**Exercise:**
Quote exactly and only this range of lines in the data below: the line that holds "U27: NOT CD4069" to the line that holds "V2: 12V (plus", both included.

**Task input:**
Start of Block

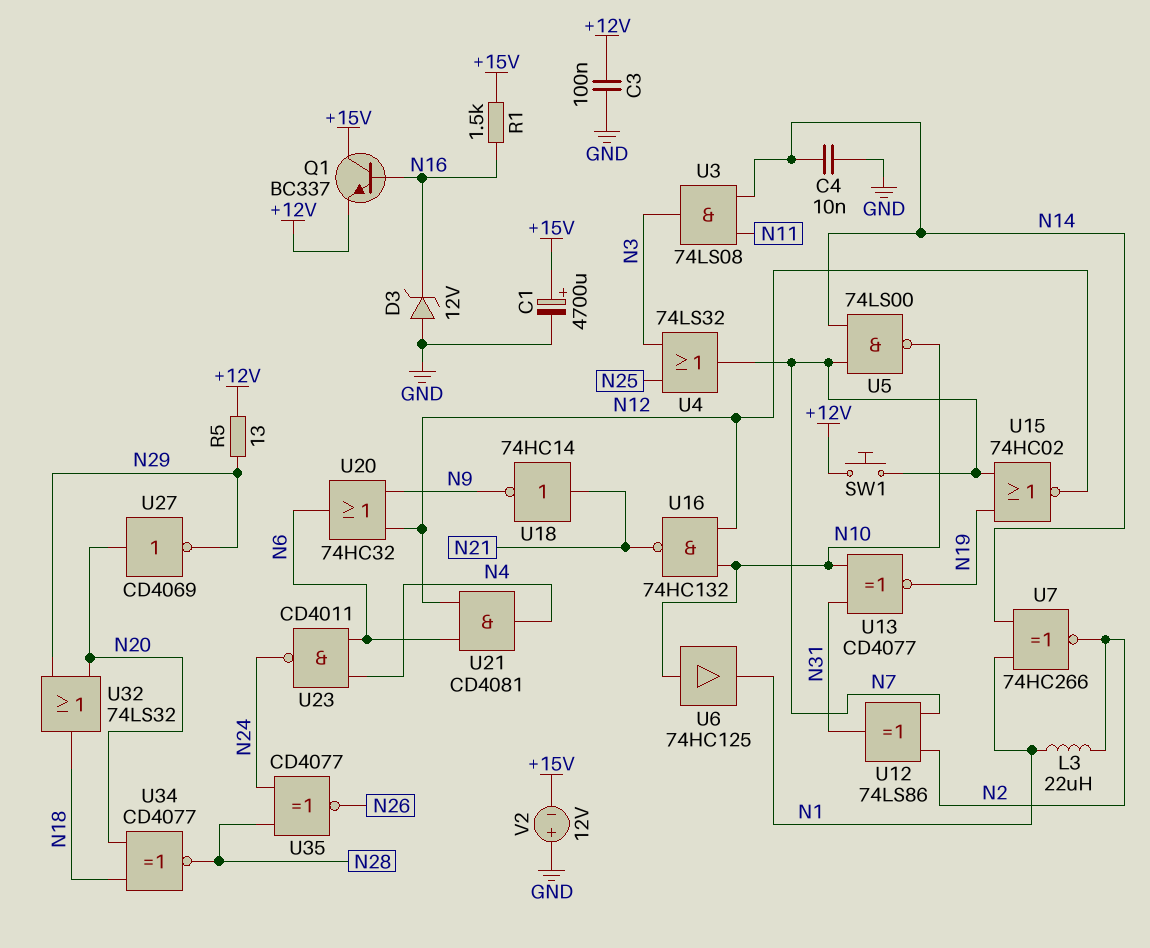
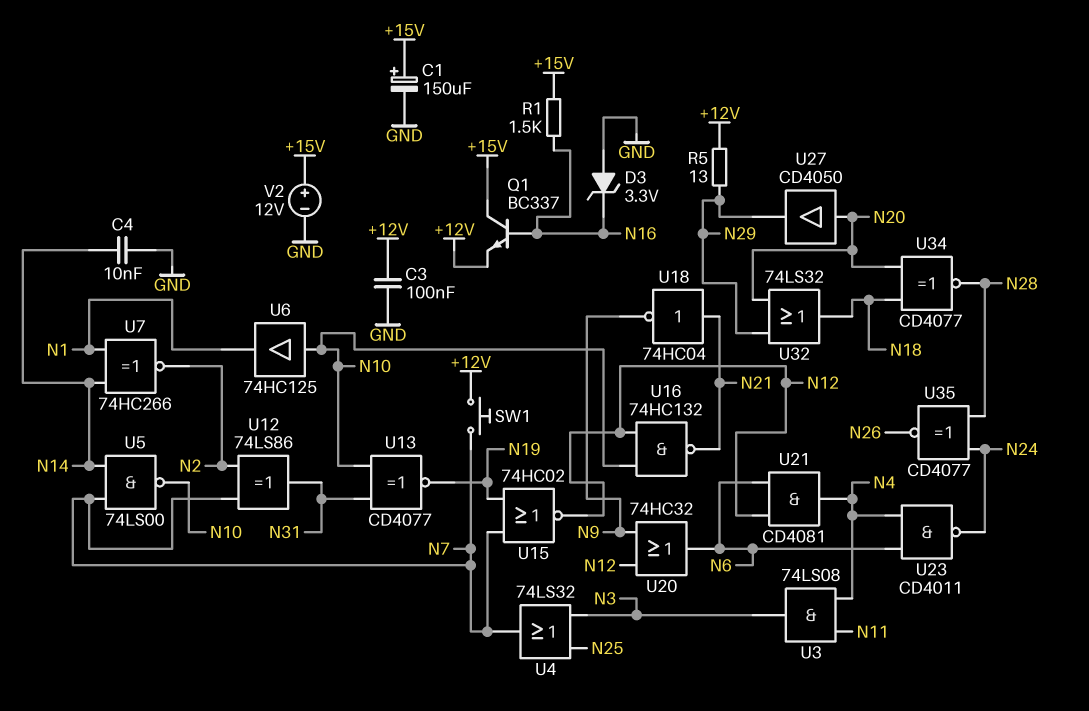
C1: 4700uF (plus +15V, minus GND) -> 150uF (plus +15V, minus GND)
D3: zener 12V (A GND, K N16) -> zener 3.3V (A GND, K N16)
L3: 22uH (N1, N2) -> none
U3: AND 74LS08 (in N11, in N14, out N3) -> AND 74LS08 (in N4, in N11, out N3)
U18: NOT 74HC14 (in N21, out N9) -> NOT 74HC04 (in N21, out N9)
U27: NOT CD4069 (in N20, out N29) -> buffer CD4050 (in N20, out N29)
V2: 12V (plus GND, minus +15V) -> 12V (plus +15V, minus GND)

End of Block
Start of Block

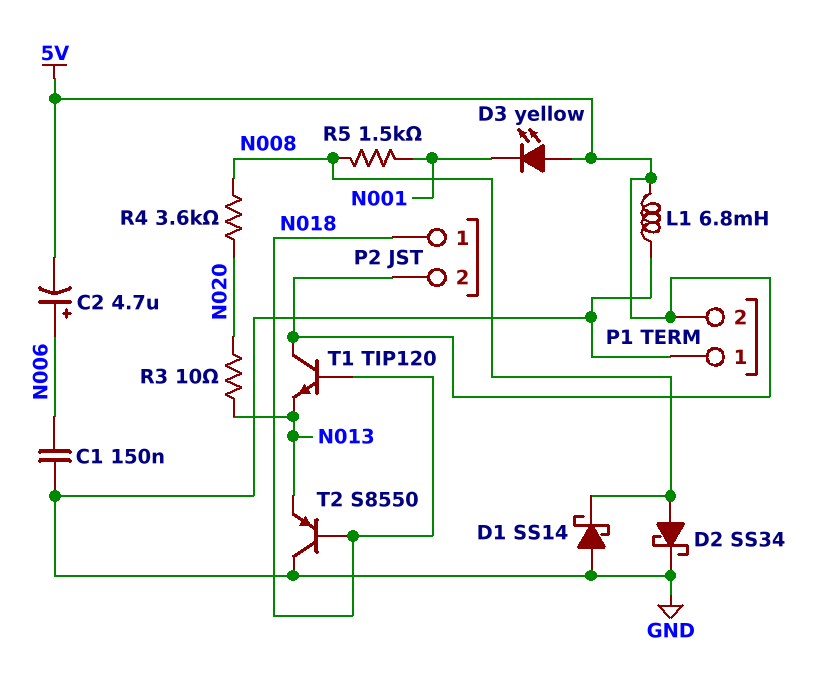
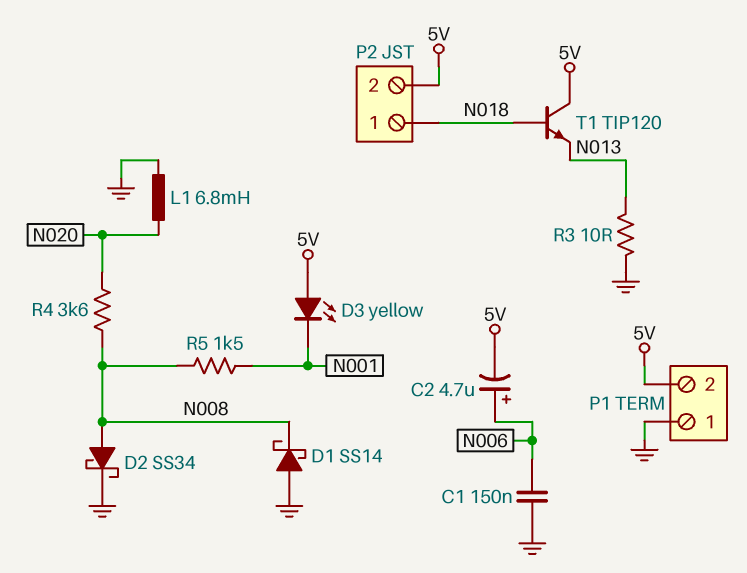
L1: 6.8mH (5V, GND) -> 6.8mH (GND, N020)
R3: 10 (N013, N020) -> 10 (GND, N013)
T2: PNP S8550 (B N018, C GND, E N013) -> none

End of Block

**Answer for this exercise:**
U27: NOT CD4069 (in N20, out N29) -> buffer CD4050 (in N20, out N29)
V2: 12V (plus GND, minus +15V) -> 12V (plus +15V, minus GND)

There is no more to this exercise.